=== DATASET ENTRIES ===
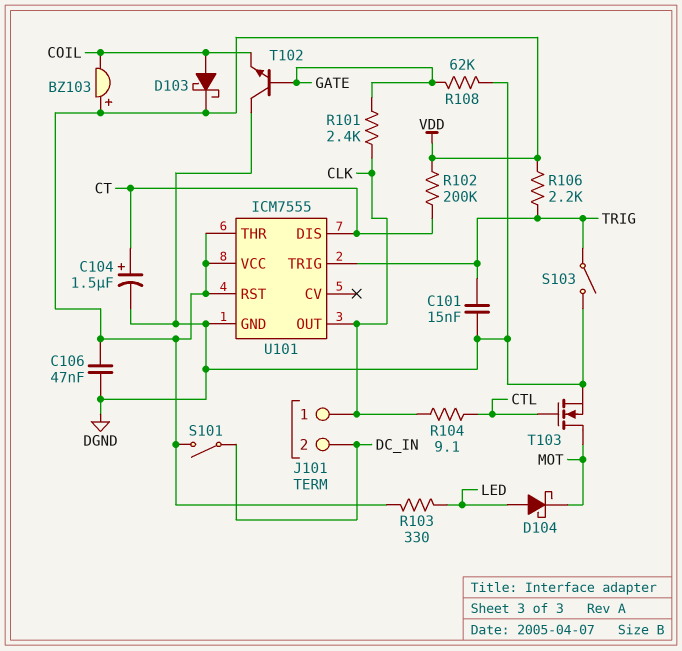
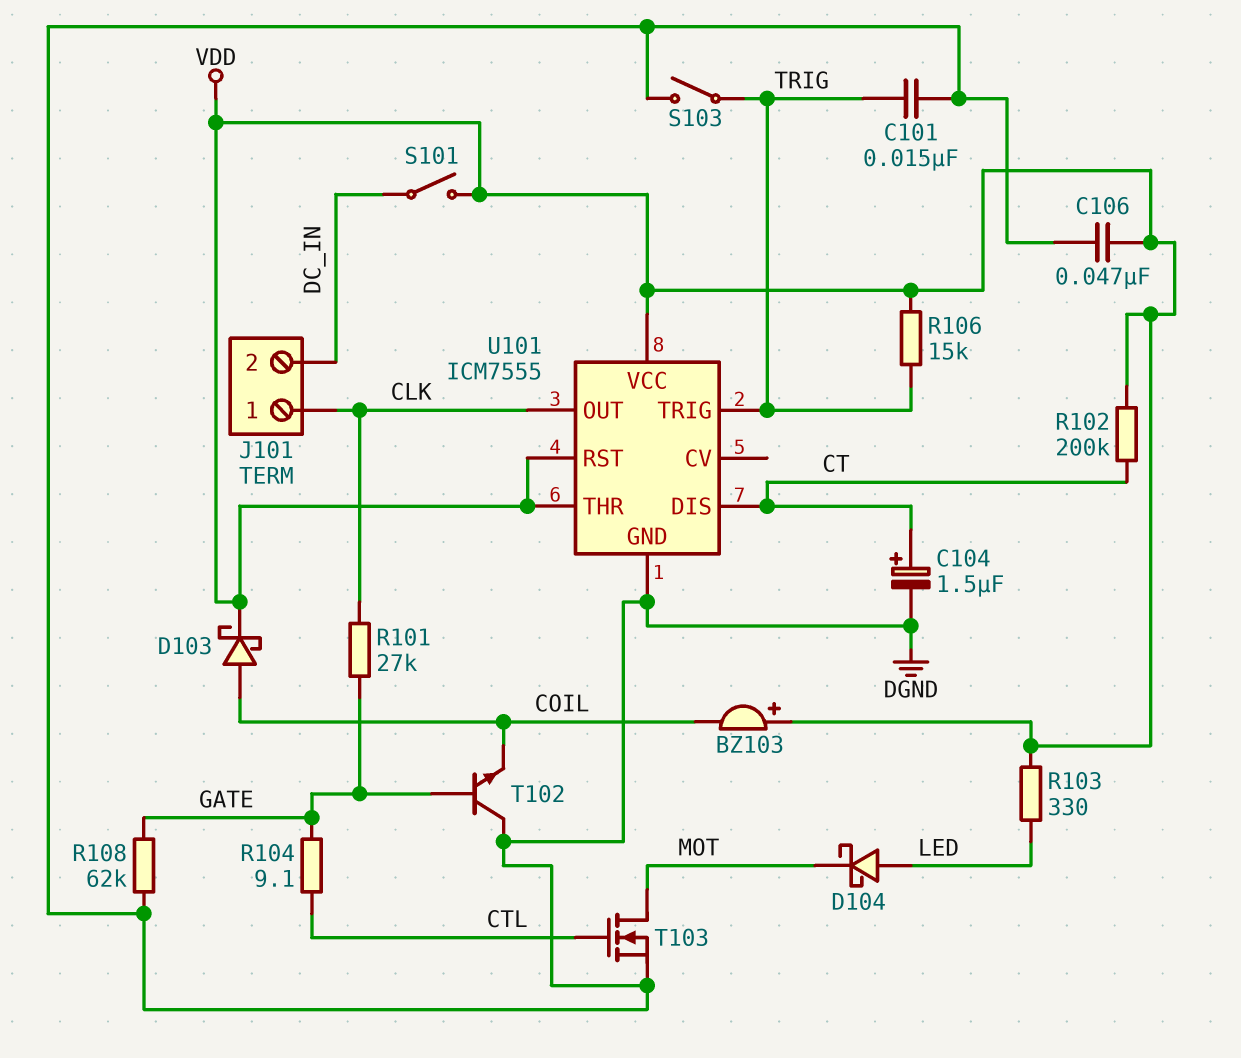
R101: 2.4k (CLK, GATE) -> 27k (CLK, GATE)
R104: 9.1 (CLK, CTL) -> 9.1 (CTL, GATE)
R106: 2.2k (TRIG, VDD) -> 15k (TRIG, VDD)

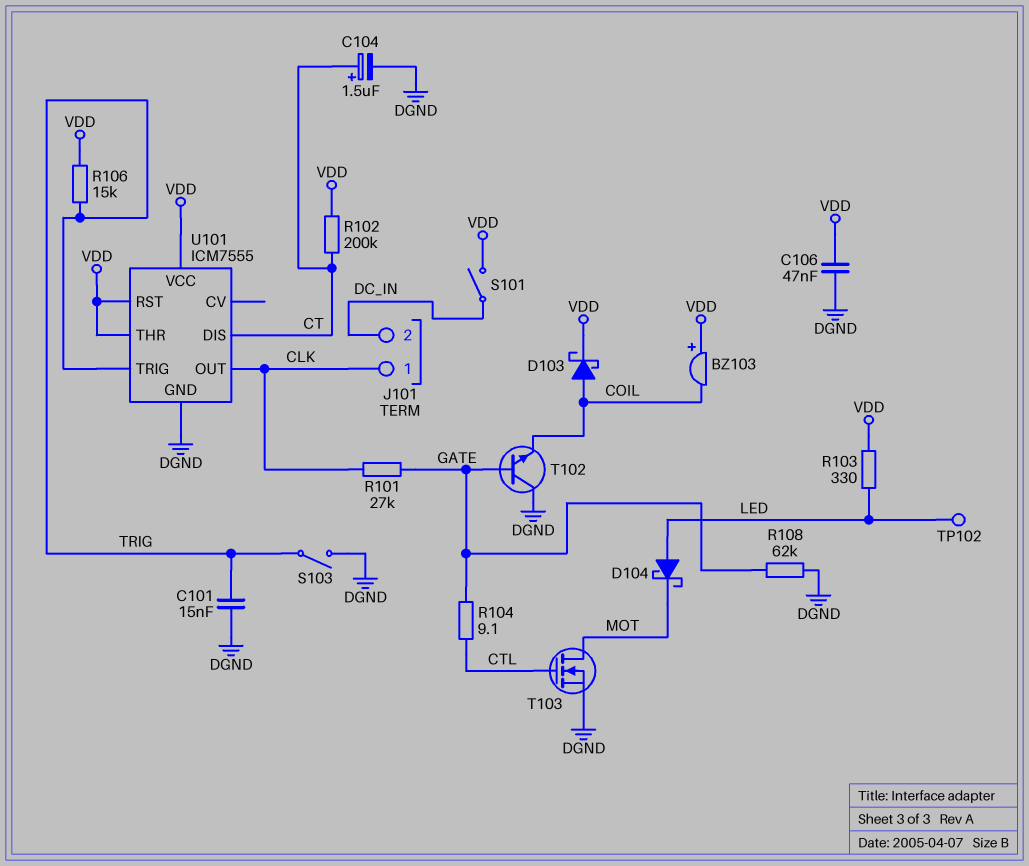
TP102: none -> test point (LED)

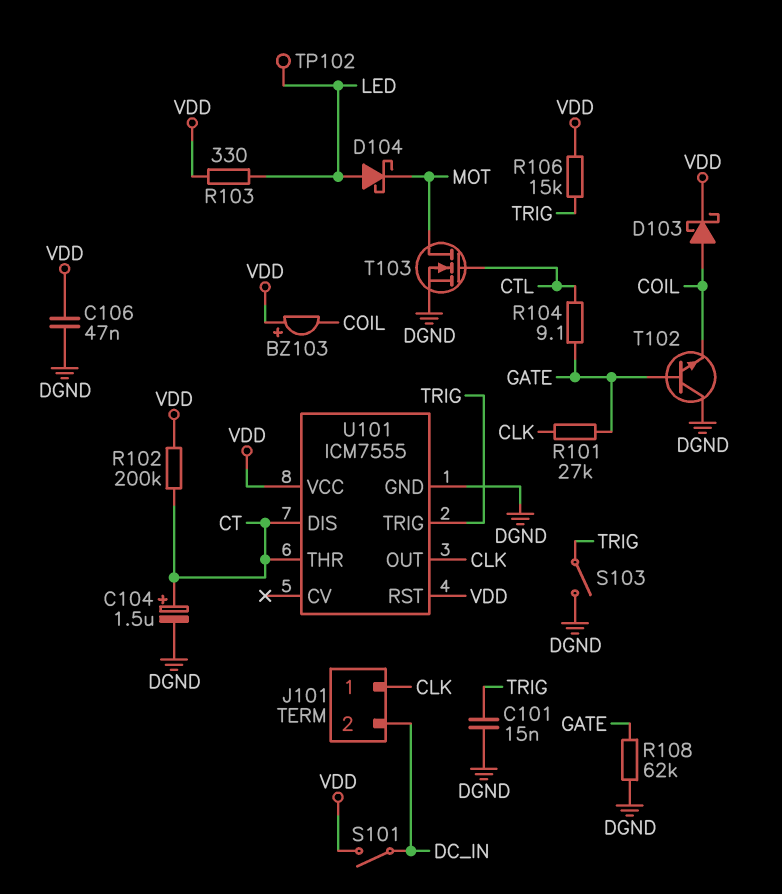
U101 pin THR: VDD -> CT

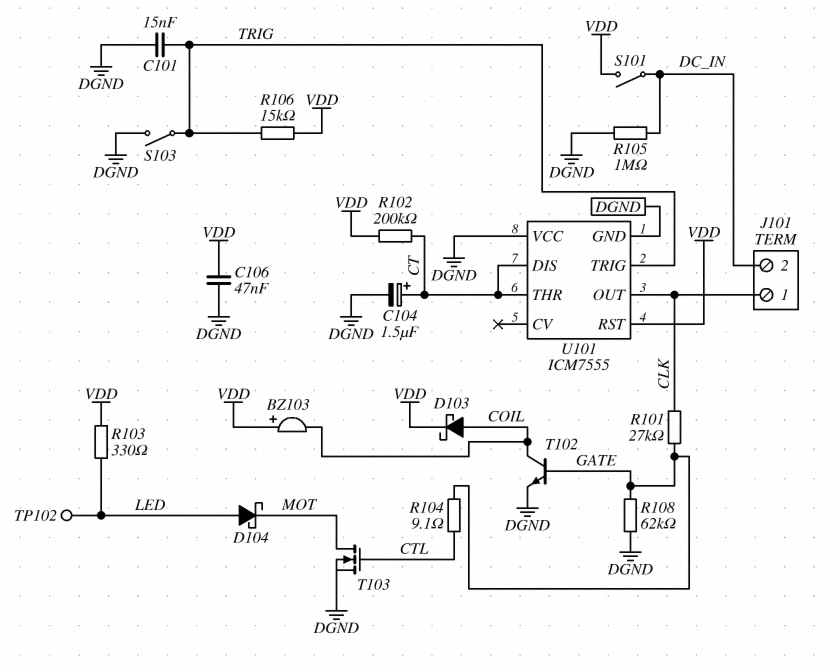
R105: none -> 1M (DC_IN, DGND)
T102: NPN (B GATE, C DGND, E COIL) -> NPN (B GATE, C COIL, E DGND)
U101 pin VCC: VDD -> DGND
===
=== DATASET ENTRIES ===
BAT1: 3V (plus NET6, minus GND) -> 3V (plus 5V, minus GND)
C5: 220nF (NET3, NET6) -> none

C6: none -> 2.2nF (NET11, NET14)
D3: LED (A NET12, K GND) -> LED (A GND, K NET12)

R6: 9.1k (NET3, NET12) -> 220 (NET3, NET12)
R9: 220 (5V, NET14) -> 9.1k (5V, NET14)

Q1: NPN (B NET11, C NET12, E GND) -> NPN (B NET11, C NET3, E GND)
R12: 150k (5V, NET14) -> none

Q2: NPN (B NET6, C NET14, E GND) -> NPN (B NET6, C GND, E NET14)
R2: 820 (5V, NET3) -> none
===
WORK REQUEST -
Looking at the data above, write out exactly the lines that start at the one containing "C6: none -> 2.2nF (NET11, NET14)" and end at the one containing "R2: 820 (5V, NET3) -> none"; include both and nothing beyond.

EXERCISE RESULT -
C6: none -> 2.2nF (NET11, NET14)
D3: LED (A NET12, K GND) -> LED (A GND, K NET12)

R6: 9.1k (NET3, NET12) -> 220 (NET3, NET12)
R9: 220 (5V, NET14) -> 9.1k (5V, NET14)

Q1: NPN (B NET11, C NET12, E GND) -> NPN (B NET11, C NET3, E GND)
R12: 150k (5V, NET14) -> none

Q2: NPN (B NET6, C NET14, E GND) -> NPN (B NET6, C GND, E NET14)
R2: 820 (5V, NET3) -> none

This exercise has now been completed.